(Records from a data source)
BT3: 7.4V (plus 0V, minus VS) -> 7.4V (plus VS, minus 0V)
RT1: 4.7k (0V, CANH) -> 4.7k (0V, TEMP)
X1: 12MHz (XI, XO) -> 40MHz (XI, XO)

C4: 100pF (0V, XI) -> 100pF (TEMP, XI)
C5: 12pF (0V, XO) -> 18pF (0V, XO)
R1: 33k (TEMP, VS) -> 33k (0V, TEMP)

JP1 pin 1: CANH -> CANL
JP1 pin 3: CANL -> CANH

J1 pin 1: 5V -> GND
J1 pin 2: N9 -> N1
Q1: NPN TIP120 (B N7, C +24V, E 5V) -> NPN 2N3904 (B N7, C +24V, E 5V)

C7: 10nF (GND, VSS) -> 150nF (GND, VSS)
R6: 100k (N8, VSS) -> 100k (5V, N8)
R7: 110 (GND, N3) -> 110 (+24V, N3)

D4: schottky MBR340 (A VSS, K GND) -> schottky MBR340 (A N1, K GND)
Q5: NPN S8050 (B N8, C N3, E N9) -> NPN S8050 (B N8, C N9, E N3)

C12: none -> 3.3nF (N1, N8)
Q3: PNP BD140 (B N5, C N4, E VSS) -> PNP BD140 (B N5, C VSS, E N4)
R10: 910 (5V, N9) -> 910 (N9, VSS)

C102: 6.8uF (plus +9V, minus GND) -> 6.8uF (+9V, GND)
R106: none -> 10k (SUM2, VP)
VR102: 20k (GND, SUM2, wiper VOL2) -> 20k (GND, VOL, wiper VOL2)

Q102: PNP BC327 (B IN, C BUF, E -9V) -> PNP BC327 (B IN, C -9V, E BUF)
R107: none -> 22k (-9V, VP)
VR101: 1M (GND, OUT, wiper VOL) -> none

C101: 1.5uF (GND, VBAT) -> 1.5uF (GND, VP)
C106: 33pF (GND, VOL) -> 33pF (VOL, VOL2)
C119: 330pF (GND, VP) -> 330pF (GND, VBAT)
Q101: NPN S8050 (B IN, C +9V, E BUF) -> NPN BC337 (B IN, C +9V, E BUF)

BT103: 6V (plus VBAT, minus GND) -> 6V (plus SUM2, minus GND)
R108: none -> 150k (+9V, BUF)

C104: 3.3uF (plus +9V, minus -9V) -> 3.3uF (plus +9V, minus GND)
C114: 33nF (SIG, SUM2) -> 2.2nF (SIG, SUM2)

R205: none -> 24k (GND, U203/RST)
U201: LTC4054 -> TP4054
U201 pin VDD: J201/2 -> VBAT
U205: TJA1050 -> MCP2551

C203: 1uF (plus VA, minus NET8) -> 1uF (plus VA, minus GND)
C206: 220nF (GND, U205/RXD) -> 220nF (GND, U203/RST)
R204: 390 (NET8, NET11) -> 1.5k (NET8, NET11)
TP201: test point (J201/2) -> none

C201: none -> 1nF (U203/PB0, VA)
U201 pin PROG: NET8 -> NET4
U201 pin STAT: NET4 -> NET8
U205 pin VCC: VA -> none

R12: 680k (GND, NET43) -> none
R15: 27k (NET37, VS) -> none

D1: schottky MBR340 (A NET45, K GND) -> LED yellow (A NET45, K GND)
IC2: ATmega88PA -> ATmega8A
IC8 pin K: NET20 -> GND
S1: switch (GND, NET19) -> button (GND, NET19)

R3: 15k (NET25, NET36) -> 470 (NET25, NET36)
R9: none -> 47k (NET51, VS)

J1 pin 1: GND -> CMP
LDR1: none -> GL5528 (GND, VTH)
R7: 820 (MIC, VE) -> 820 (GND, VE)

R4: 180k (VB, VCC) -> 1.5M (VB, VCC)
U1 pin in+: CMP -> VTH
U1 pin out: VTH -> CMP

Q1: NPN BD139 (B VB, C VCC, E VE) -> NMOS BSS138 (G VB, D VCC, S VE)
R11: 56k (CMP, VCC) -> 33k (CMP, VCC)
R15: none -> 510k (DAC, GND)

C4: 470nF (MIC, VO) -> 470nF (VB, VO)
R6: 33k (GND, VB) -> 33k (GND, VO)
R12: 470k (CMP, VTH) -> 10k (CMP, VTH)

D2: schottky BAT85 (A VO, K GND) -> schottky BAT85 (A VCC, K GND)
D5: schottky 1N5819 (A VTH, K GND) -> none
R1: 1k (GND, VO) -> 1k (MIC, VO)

WORK ITEM
Your answer must consist only of the lines from the one containing "R107: none -> 22k (-9V, VP)" through the last line of the data above, both included, exactly as written.

FINAL ANSWER
R107: none -> 22k (-9V, VP)
VR101: 1M (GND, OUT, wiper VOL) -> none

C101: 1.5uF (GND, VBAT) -> 1.5uF (GND, VP)
C106: 33pF (GND, VOL) -> 33pF (VOL, VOL2)
C119: 330pF (GND, VP) -> 330pF (GND, VBAT)
Q101: NPN S8050 (B IN, C +9V, E BUF) -> NPN BC337 (B IN, C +9V, E BUF)

BT103: 6V (plus VBAT, minus GND) -> 6V (plus SUM2, minus GND)
R108: none -> 150k (+9V, BUF)

C104: 3.3uF (plus +9V, minus -9V) -> 3.3uF (plus +9V, minus GND)
C114: 33nF (SIG, SUM2) -> 2.2nF (SIG, SUM2)

R205: none -> 24k (GND, U203/RST)
U201: LTC4054 -> TP4054
U201 pin VDD: J201/2 -> VBAT
U205: TJA1050 -> MCP2551

C203: 1uF (plus VA, minus NET8) -> 1uF (plus VA, minus GND)
C206: 220nF (GND, U205/RXD) -> 220nF (GND, U203/RST)
R204: 390 (NET8, NET11) -> 1.5k (NET8, NET11)
TP201: test point (J201/2) -> none

C201: none -> 1nF (U203/PB0, VA)
U201 pin PROG: NET8 -> NET4
U201 pin STAT: NET4 -> NET8
U205 pin VCC: VA -> none

R12: 680k (GND, NET43) -> none
R15: 27k (NET37, VS) -> none

D1: schottky MBR340 (A NET45, K GND) -> LED yellow (A NET45, K GND)
IC2: ATmega88PA -> ATmega8A
IC8 pin K: NET20 -> GND
S1: switch (GND, NET19) -> button (GND, NET19)

R3: 15k (NET25, NET36) -> 470 (NET25, NET36)
R9: none -> 47k (NET51, VS)

J1 pin 1: GND -> CMP
LDR1: none -> GL5528 (GND, VTH)
R7: 820 (MIC, VE) -> 820 (GND, VE)

R4: 180k (VB, VCC) -> 1.5M (VB, VCC)
U1 pin in+: CMP -> VTH
U1 pin out: VTH -> CMP

Q1: NPN BD139 (B VB, C VCC, E VE) -> NMOS BSS138 (G VB, D VCC, S VE)
R11: 56k (CMP, VCC) -> 33k (CMP, VCC)
R15: none -> 510k (DAC, GND)

C4: 470nF (MIC, VO) -> 470nF (VB, VO)
R6: 33k (GND, VB) -> 33k (GND, VO)
R12: 470k (CMP, VTH) -> 10k (CMP, VTH)

D2: schottky BAT85 (A VO, K GND) -> schottky BAT85 (A VCC, K GND)
D5: schottky 1N5819 (A VTH, K GND) -> none
R1: 1k (GND, VO) -> 1k (MIC, VO)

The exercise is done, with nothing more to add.